What this task involves
Please copy out the entries exactly, skipping any pictures.

== == ==

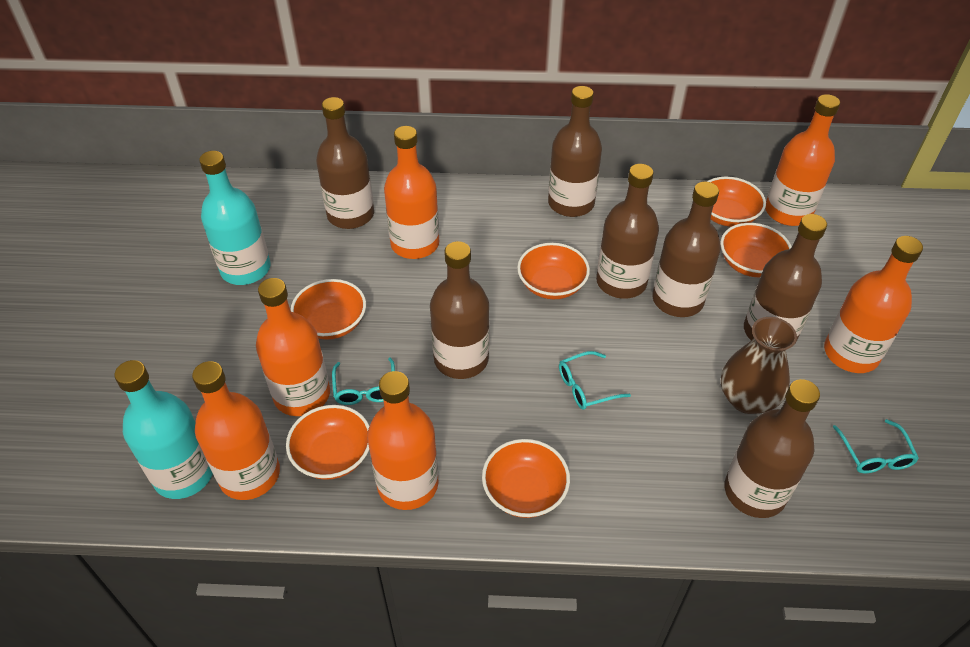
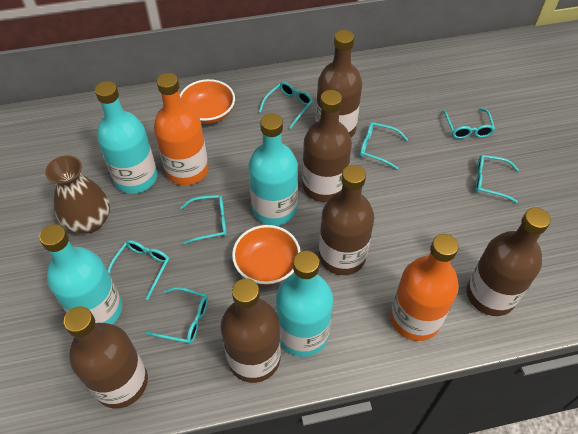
brown bottle: 7 -> 6
orange bottle: 6 -> 2
orange bowl: 6 -> 2
turquoise bottle: 2 -> 4
turquoise glasses: 3 -> 7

== == ==

Response
brown bottle: 7 -> 6
orange bottle: 6 -> 2
orange bowl: 6 -> 2
turquoise bottle: 2 -> 4
turquoise glasses: 3 -> 7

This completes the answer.